Records contained in a dataset
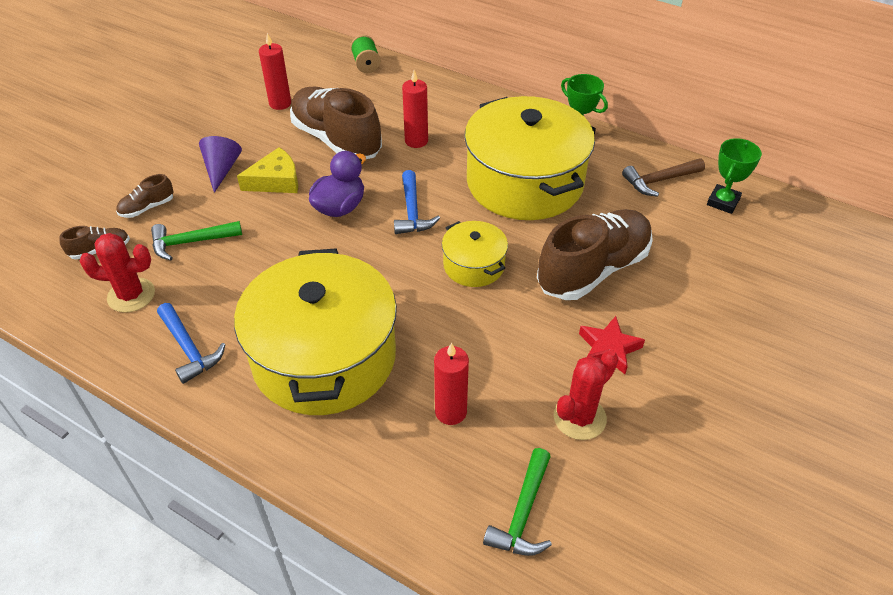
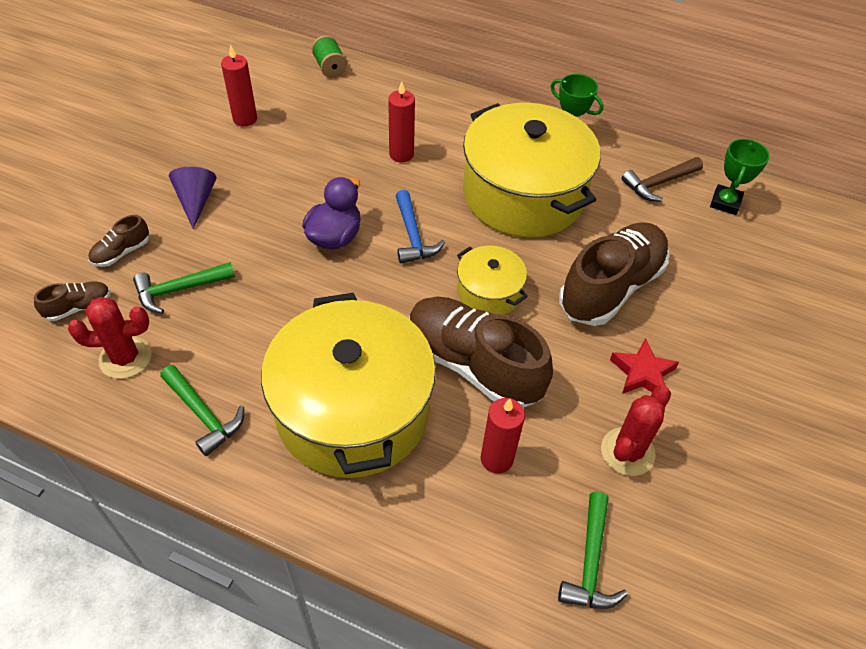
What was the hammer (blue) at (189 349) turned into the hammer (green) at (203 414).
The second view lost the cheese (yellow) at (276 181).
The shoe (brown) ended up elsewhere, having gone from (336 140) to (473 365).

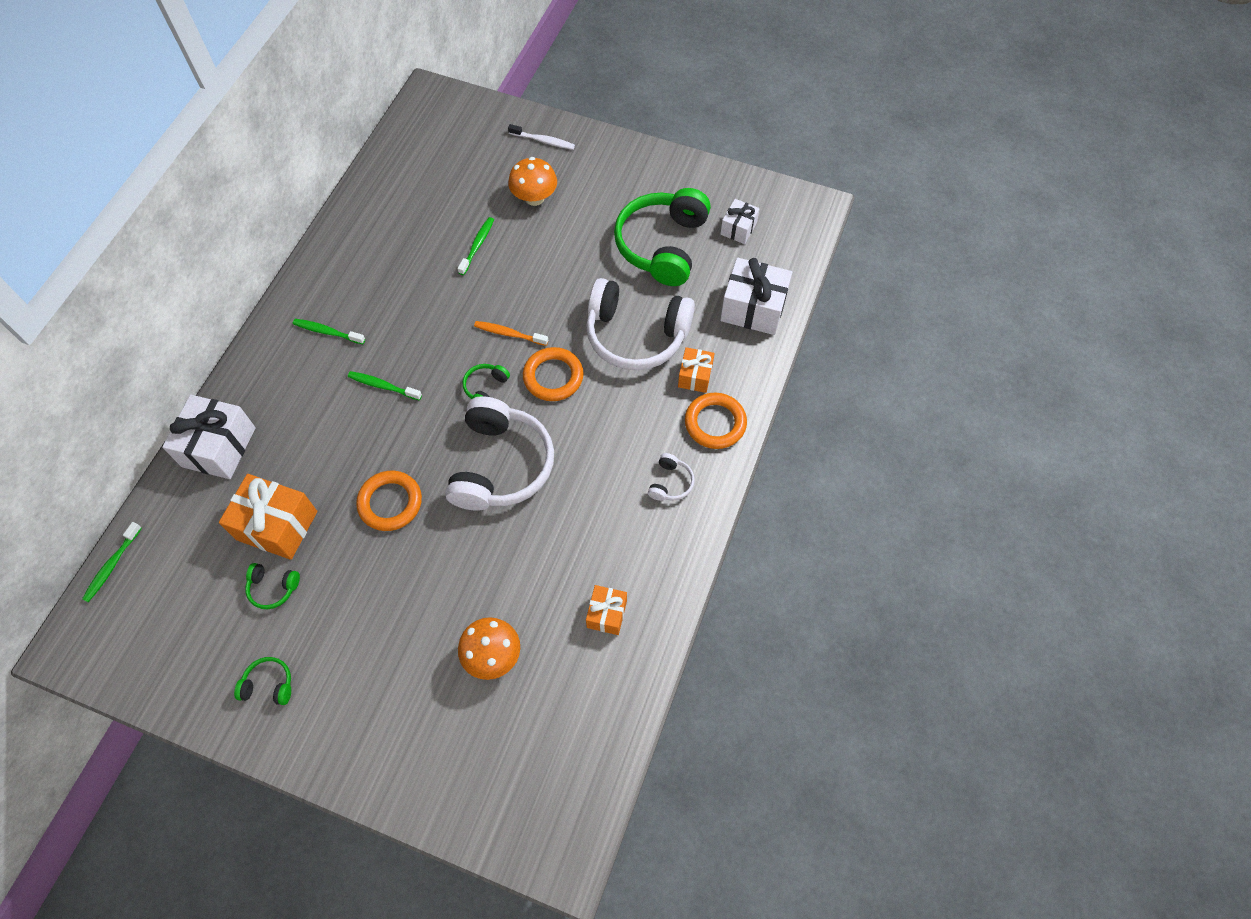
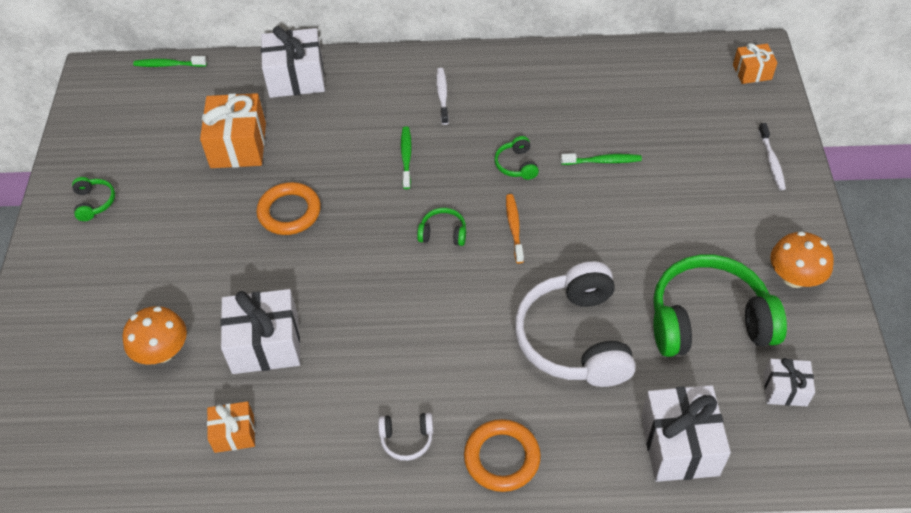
The headphones (green) ended up elsewhere, having gone from (273 588) to (516 165).
What was the toothbrush (green) at (327 332) turned into the toothbrush (white) at (442 95).
The second view lost the headphones (white) at (501 465).
The mushroom (orange) ended up elsewhere, having gone from (534 198) to (794 277).
The second view lost the ring (orange) at (553 377).
The gift (orange) ended up elsewhere, having gone from (695 376) to (752 72).
The second view gained the gift (white) at (265 344).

TASK TO COMPLETE: Copy the lines exactly. Start at the line with "The second view lost the cheese", end at the last line above, include both, and omit all pictures.

RESPONSE TO THE TASK:
The second view lost the cheese (yellow) at (276 181).
The shoe (brown) ended up elsewhere, having gone from (336 140) to (473 365).

The headphones (green) ended up elsewhere, having gone from (273 588) to (516 165).
What was the toothbrush (green) at (327 332) turned into the toothbrush (white) at (442 95).
The second view lost the headphones (white) at (501 465).
The mushroom (orange) ended up elsewhere, having gone from (534 198) to (794 277).
The second view lost the ring (orange) at (553 377).
The gift (orange) ended up elsewhere, having gone from (695 376) to (752 72).
The second view gained the gift (white) at (265 344).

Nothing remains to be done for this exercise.